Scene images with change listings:
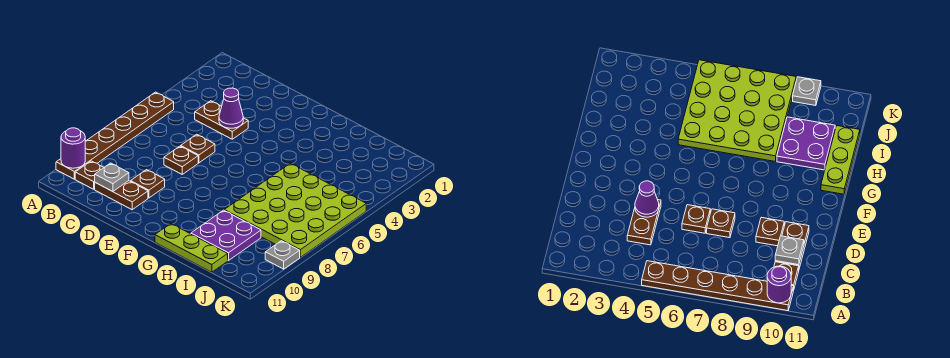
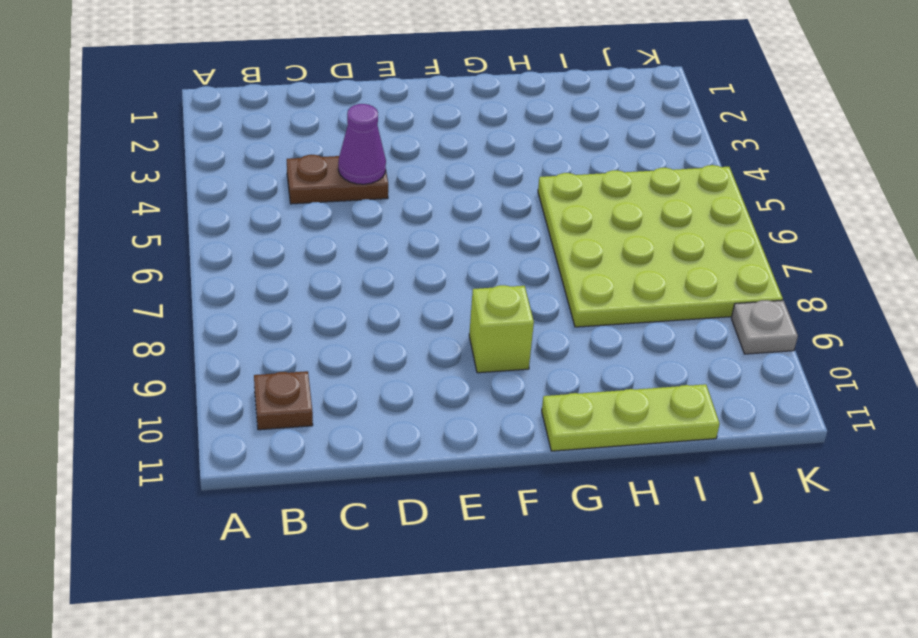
lime brick F9 level 1 -> none
none -> brown plate A5:A10 level 1
none -> brown plate C10:D10 level 1
none -> brown plate D6 level 1

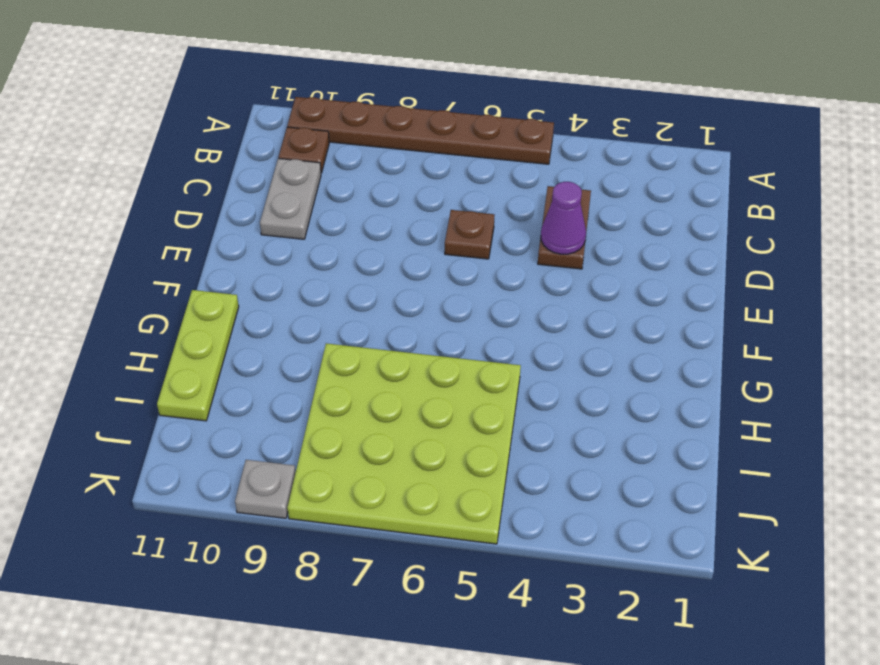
grey plate C10:D10 level 1 -> brown plate C10:D10 level 1
none -> brown plate D7 level 1
none -> brown plate D9 level 1
none -> purple plate H9:I10 level 1

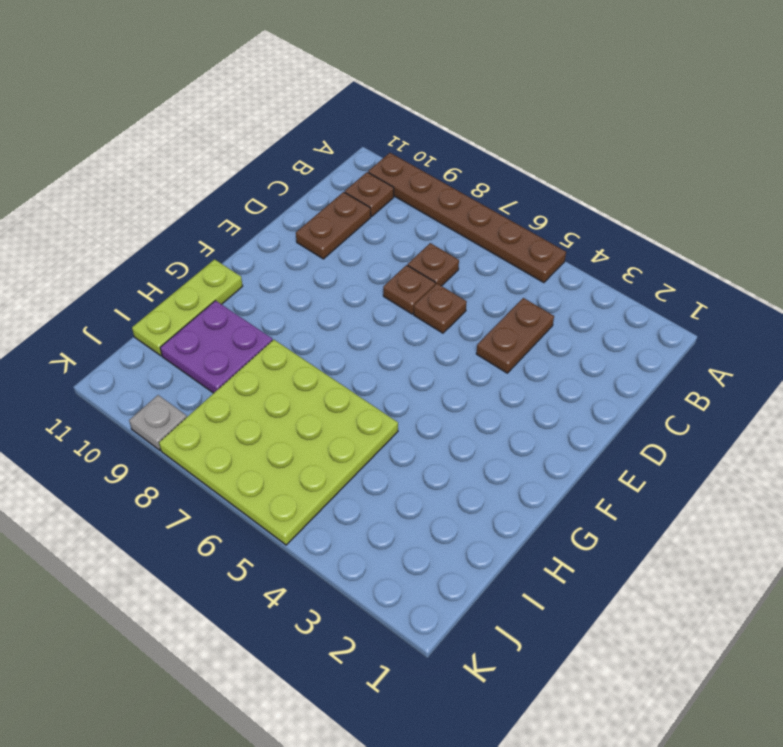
brown plate C7 level 1 -> brown plate D9 level 1
none -> purple round brick A10 level 2
none -> grey plate C10 level 2
none -> purple cone D4 level 2

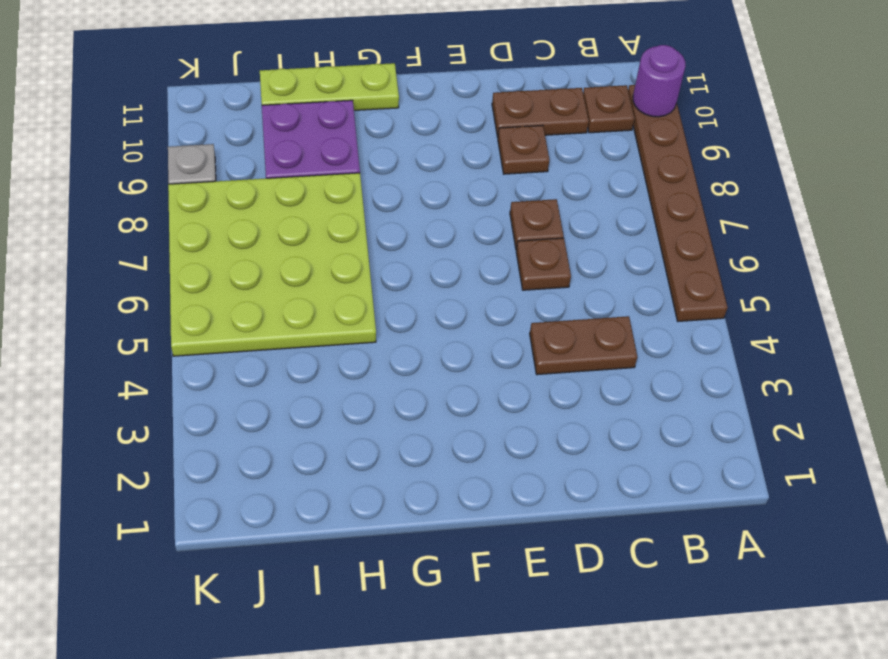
none -> grey plate C10 level 2
none -> purple cone D4 level 2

WORK INSTRUCTION: The task calls for every line of the data to be returned exactly, without pictures.

YOUR RESPONSE:
lime brick F9 level 1 -> none
none -> brown plate A5:A10 level 1
none -> brown plate C10:D10 level 1
none -> brown plate D6 level 1

grey plate C10:D10 level 1 -> brown plate C10:D10 level 1
none -> brown plate D7 level 1
none -> brown plate D9 level 1
none -> purple plate H9:I10 level 1

brown plate C7 level 1 -> brown plate D9 level 1
none -> purple round brick A10 level 2
none -> grey plate C10 level 2
none -> purple cone D4 level 2

none -> grey plate C10 level 2
none -> purple cone D4 level 2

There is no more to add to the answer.